Records follow. Select each line holding "none".

Provided records:
====
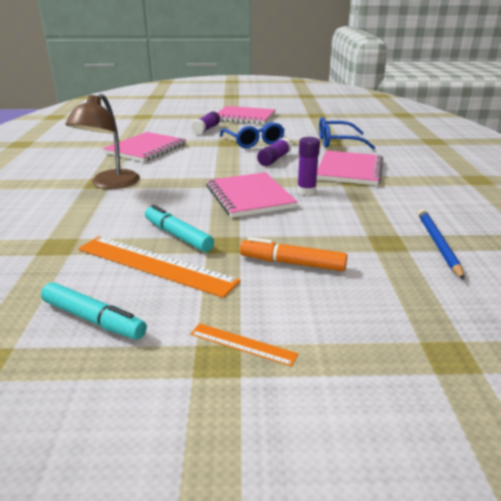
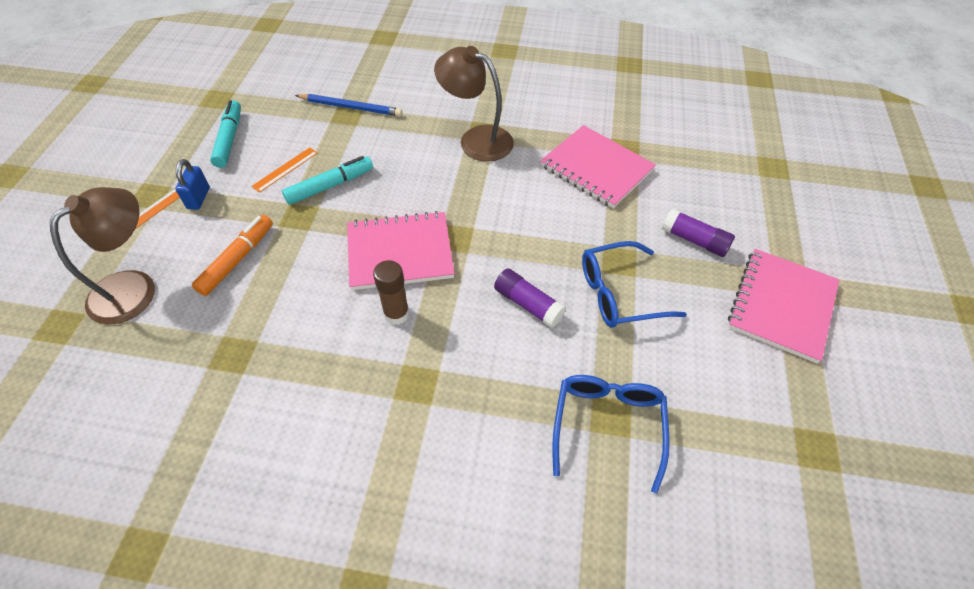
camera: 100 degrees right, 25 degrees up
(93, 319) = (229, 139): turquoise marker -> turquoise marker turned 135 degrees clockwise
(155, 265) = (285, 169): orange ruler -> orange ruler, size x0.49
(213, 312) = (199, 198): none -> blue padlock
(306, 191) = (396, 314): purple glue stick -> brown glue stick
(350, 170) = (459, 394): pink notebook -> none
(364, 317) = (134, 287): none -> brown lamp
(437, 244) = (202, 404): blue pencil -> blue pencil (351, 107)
====
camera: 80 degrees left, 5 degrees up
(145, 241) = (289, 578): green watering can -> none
====
Output below:
(213, 312) = (199, 198): none -> blue padlock
(350, 170) = (459, 394): pink notebook -> none
(364, 317) = (134, 287): none -> brown lamp
(145, 241) = (289, 578): green watering can -> none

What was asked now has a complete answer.